#### TASK ITEM:
What you output must be the exact lines from the first line of the data through the one holding "moved: red_house <286", with no pictures.

#### DATA:
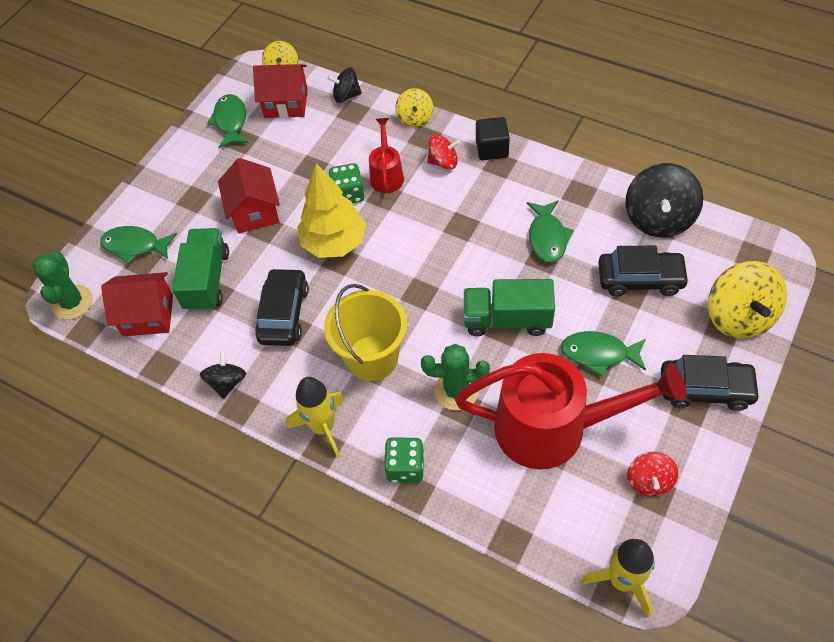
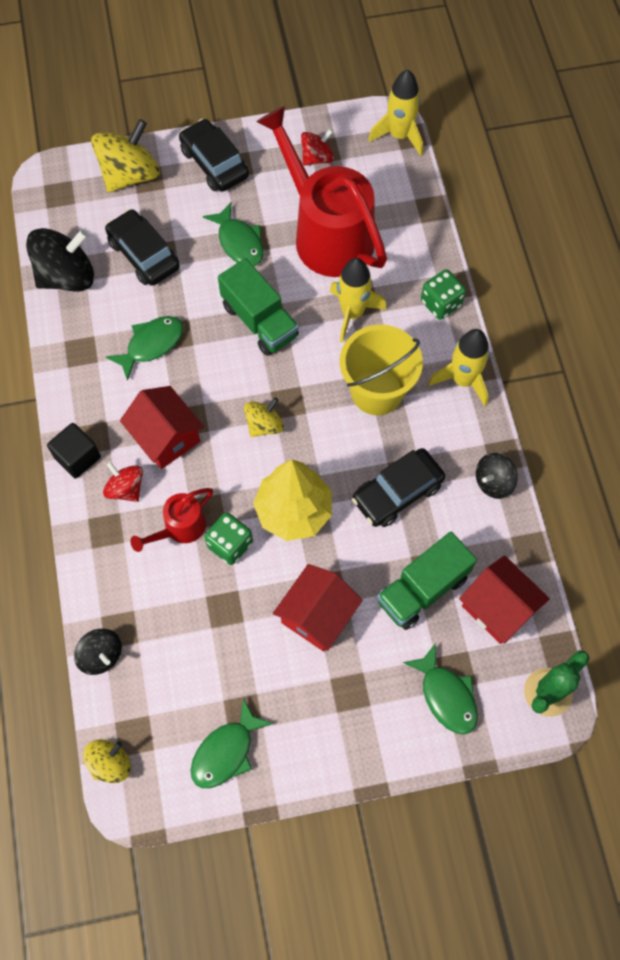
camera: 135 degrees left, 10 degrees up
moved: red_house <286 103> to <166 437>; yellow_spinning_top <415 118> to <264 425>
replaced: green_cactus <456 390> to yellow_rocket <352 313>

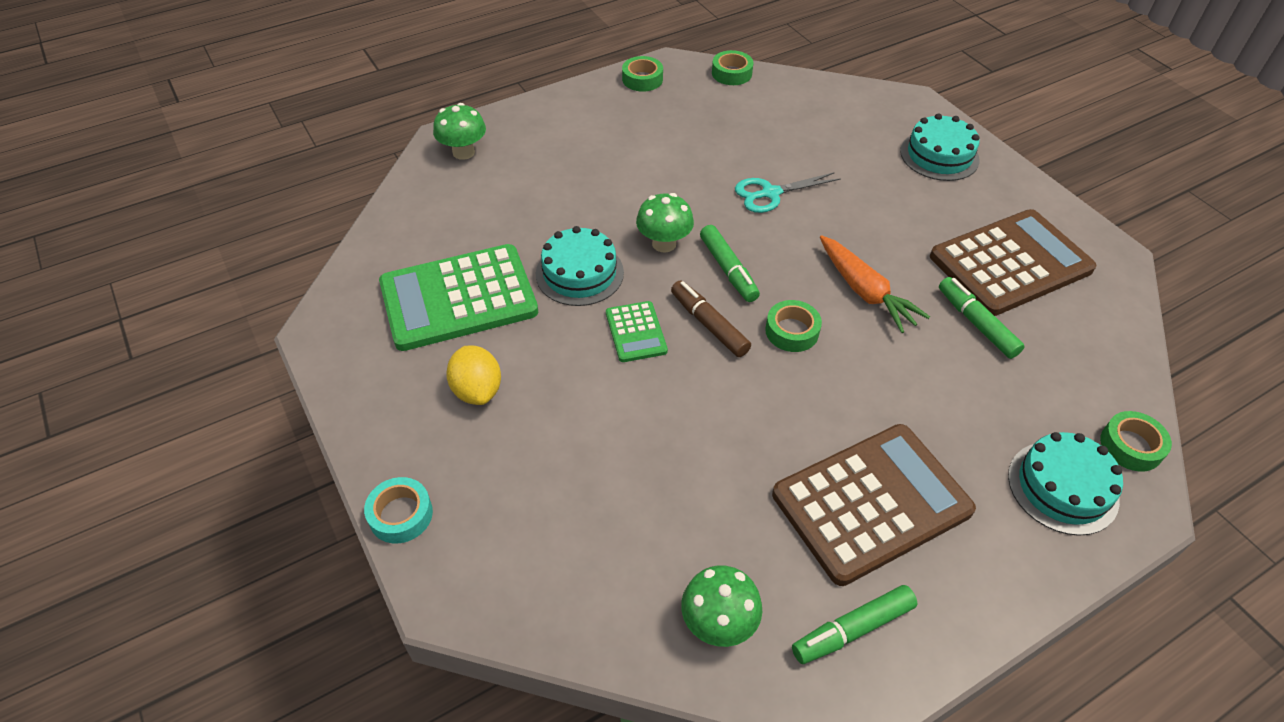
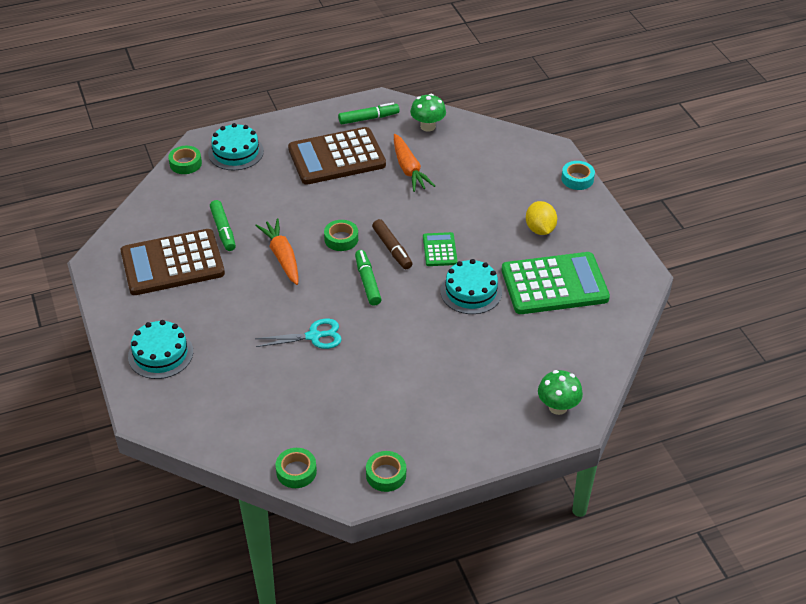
camera: 170 degrees left, 5 degrees down
removed: green_mushroom <664 244>
added: orange_carrot <409 169>

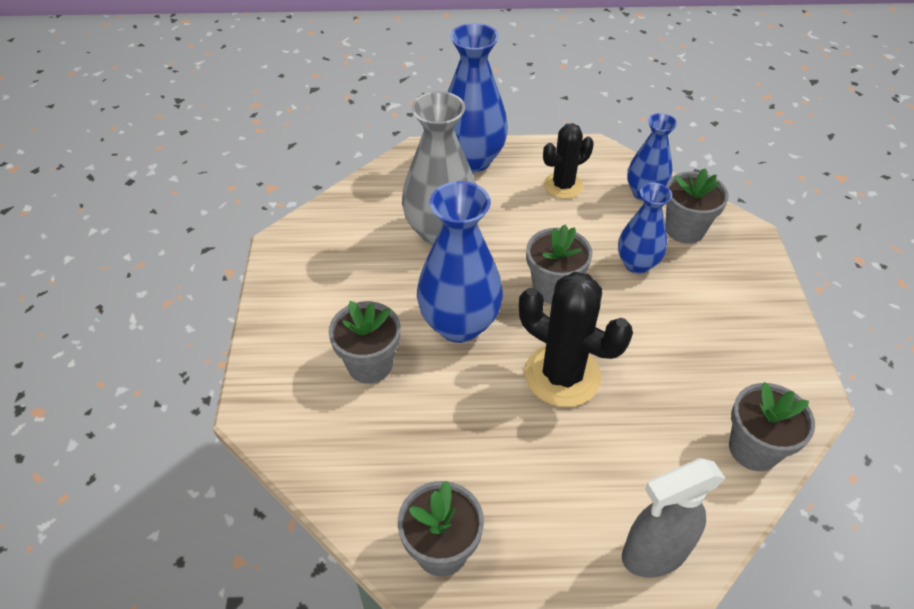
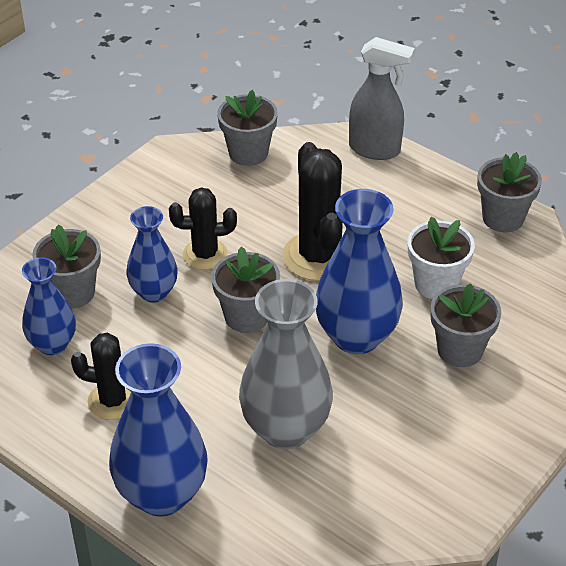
camera: 140 degrees left, 5 degrees down
added: black_cactus <205 254>; white_flower_pot <436 284>

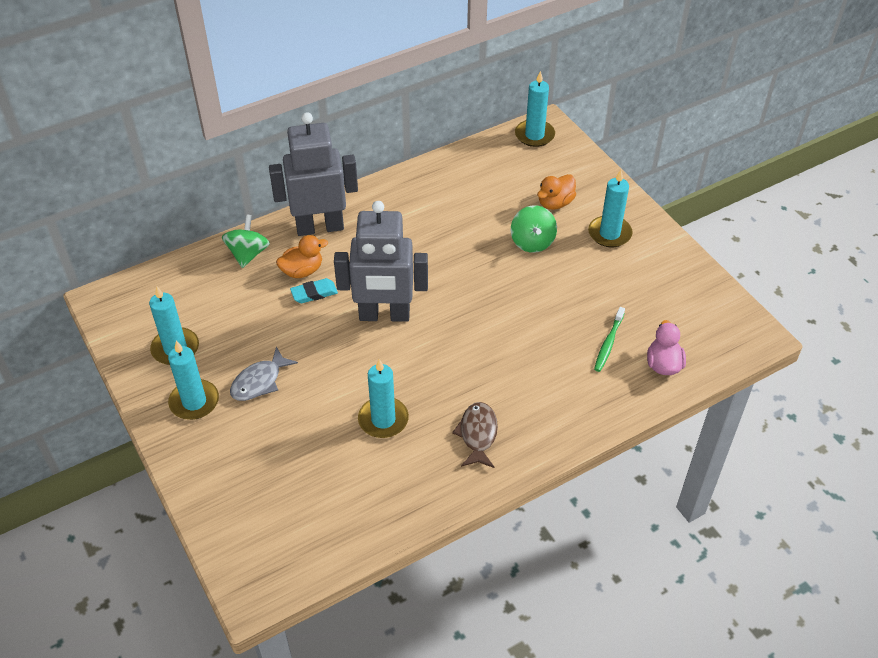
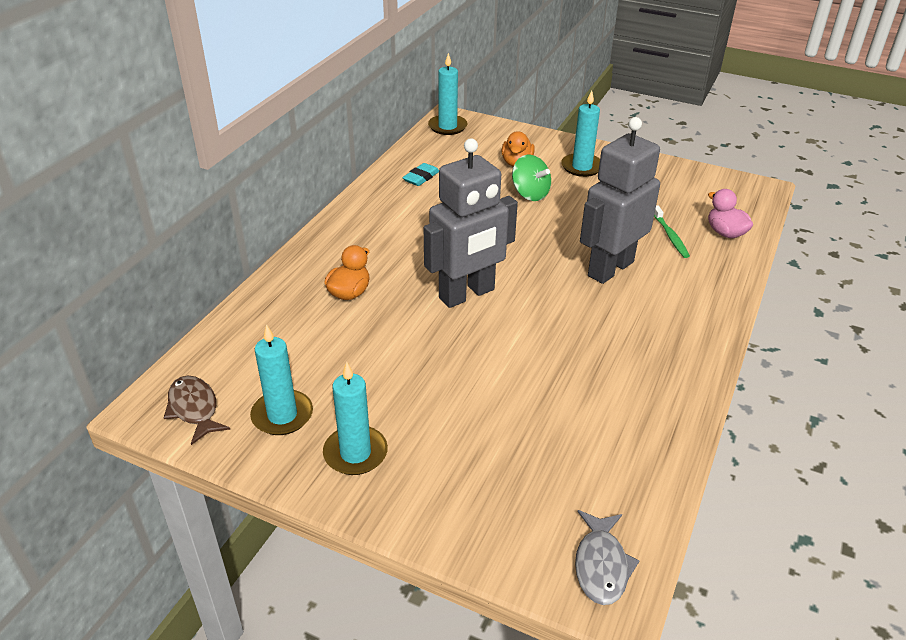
camera: 35 degrees left, 10 degrees down
removed: green_spinning_top <248 254>; turquoise_candle <383 419>
moved: brown_fish <478 434> to <194 409>; turquoise_eraser <314 293> to <421 177>; grey_fish <259 381> to <601 565>; grey_robot <320 227> to <610 268>

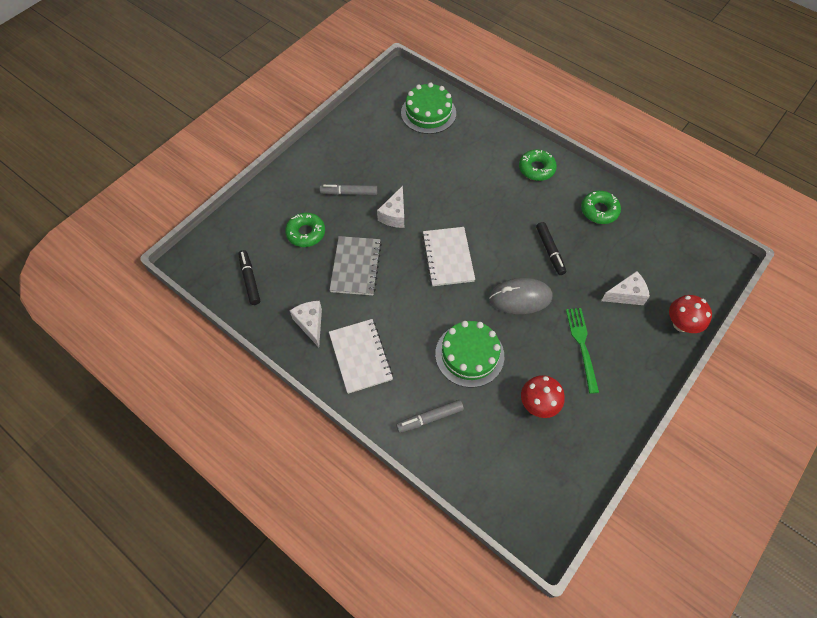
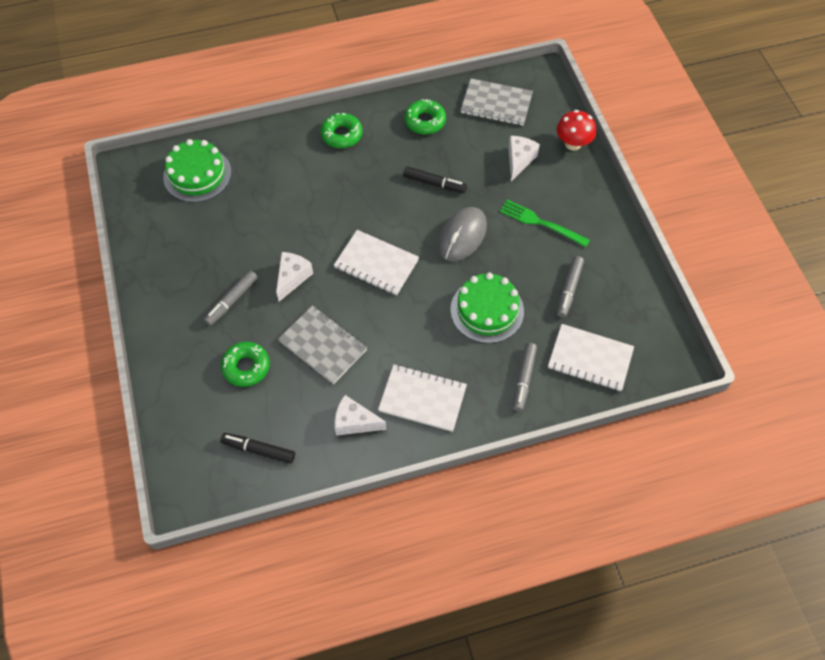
camera: 55 degrees left, 0 degrees up
added: grey_notebook <496 104>; white_notebook <590 358>
replaced: red_mushroom <538 404> to grey_marker <569 289>
turned: white_cheese <394 215> = <292 278> 120 degrees counterclockwise

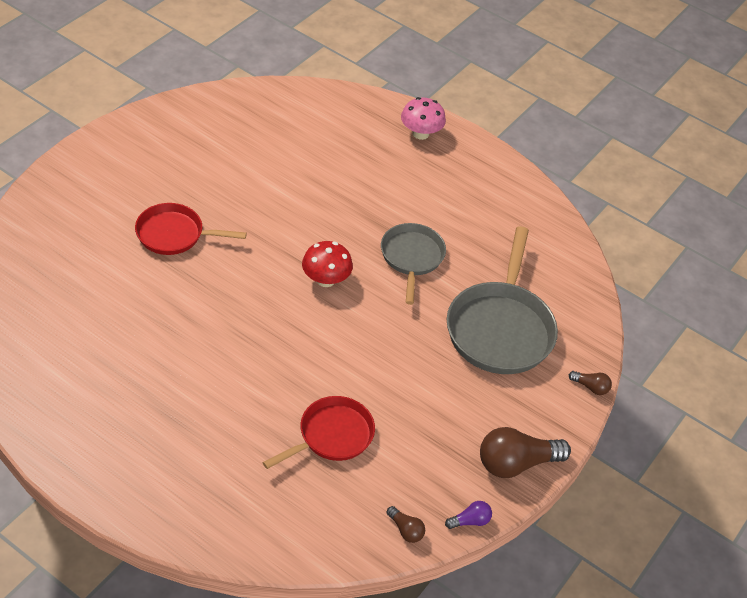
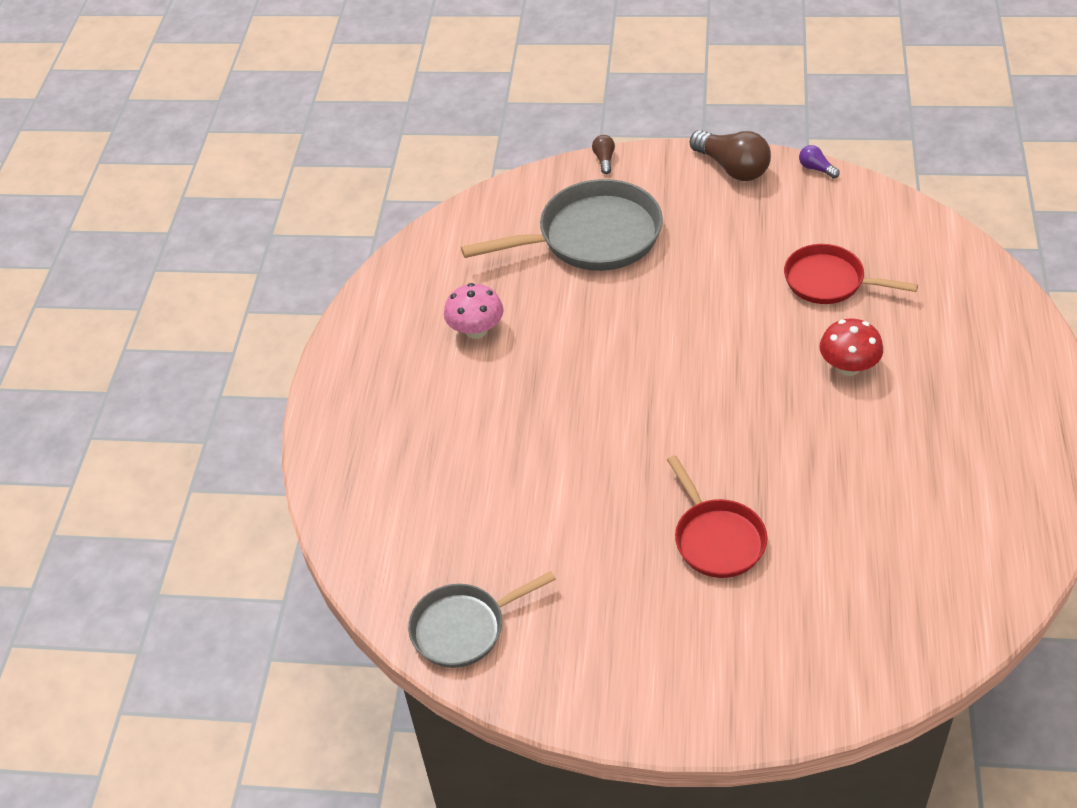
camera: 110 degrees left, 0 degrees up
removed: brown_light_bulb <405 530>
moved: grey_pan <411 258> to <464 628>; pink_mushroom <420 133> to <476 330>; red_mushroom <325 280> to <848 367>

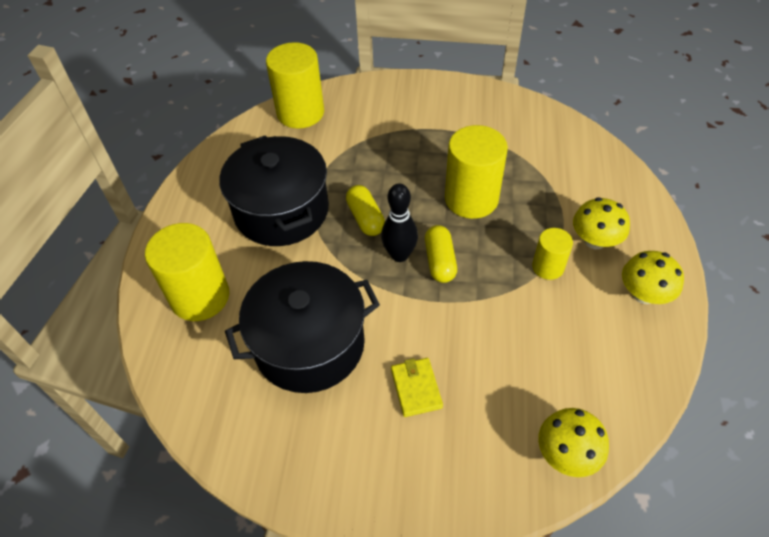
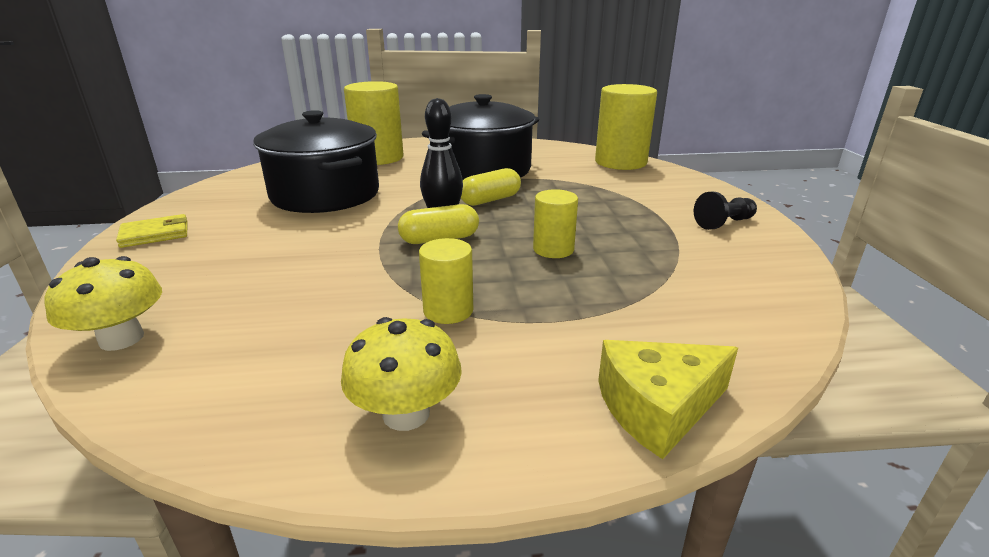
camera: 75 degrees right, 25 degrees down
removed: yellow_mushroom <595 240>
added: yellow_cheese <657 408>; black_pawn <724 223>
moved: yellow_wallet <416 388> to <155 234>
resized: yellow_cylinder <471 199> = <553 249> x0.54

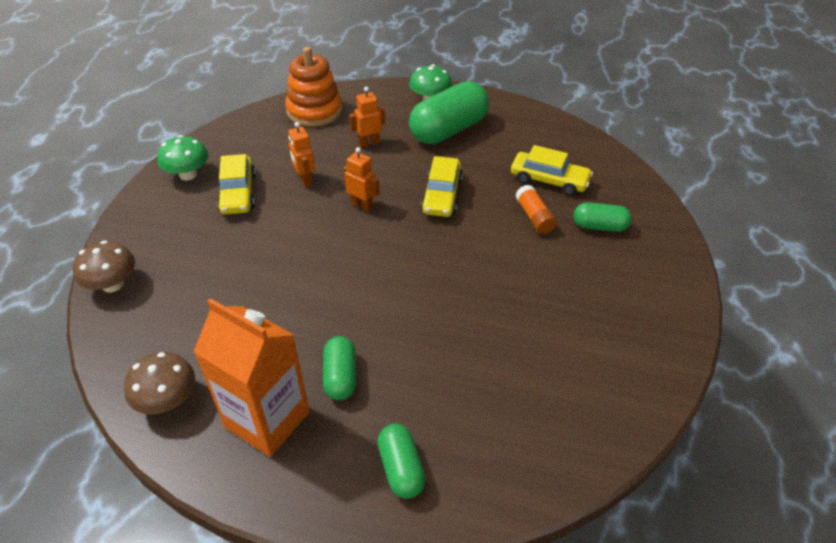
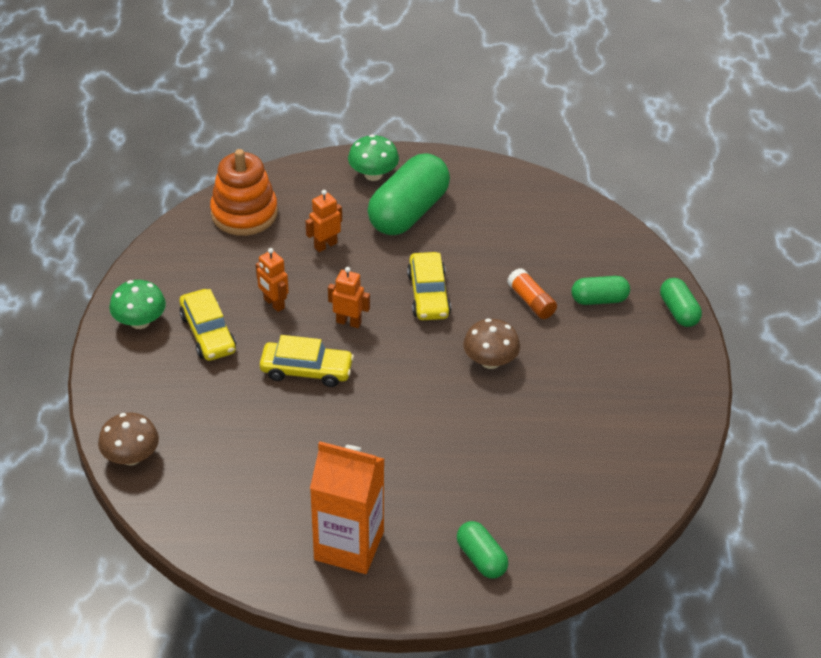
camera: 15 degrees left, 0 degrees up
moved: yellow_car <549 180> to <306 370>; brown_mushroom <168 400> to <490 361>; green_capsule <340 376> to <679 311>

#### SOLUTION:
camera: 135 degrees left, 10 degrees up
moved: red_house <286 103> to <166 437>; yellow_spinning_top <415 118> to <264 425>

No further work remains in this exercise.